- **Material for this exercise**
=== Section Start ===

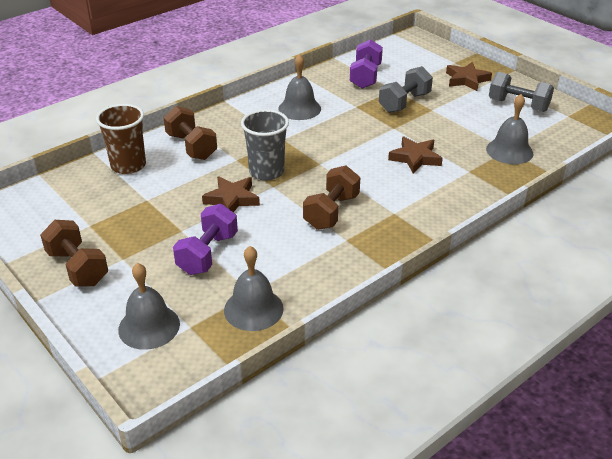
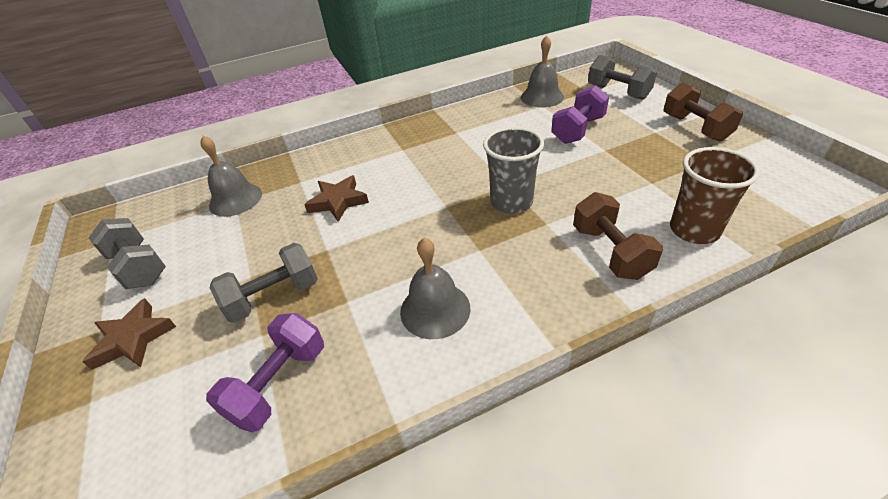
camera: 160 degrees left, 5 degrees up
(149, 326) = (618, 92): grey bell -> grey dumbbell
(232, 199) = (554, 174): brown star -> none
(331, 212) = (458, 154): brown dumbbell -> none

=== Section End ===
=== Section Start ===

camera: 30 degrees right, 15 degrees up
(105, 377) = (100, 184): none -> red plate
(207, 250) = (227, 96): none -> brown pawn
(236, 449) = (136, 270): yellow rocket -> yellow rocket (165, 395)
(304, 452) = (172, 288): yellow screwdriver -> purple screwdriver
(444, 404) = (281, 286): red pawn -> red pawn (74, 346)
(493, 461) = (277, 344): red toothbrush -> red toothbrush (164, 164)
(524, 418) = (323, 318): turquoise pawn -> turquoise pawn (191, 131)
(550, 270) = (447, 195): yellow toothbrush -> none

=== Section End ===

- **Your goal**
Give back exactly the lines above, from the line containing "(207, 250) = (227, 96): none -> brown pawn" through the line containing "(550, 270) = (447, 195): yellow", with both end lines and nothing more.

- **Worked solution**
(207, 250) = (227, 96): none -> brown pawn
(236, 449) = (136, 270): yellow rocket -> yellow rocket (165, 395)
(304, 452) = (172, 288): yellow screwdriver -> purple screwdriver
(444, 404) = (281, 286): red pawn -> red pawn (74, 346)
(493, 461) = (277, 344): red toothbrush -> red toothbrush (164, 164)
(524, 418) = (323, 318): turquoise pawn -> turquoise pawn (191, 131)
(550, 270) = (447, 195): yellow toothbrush -> none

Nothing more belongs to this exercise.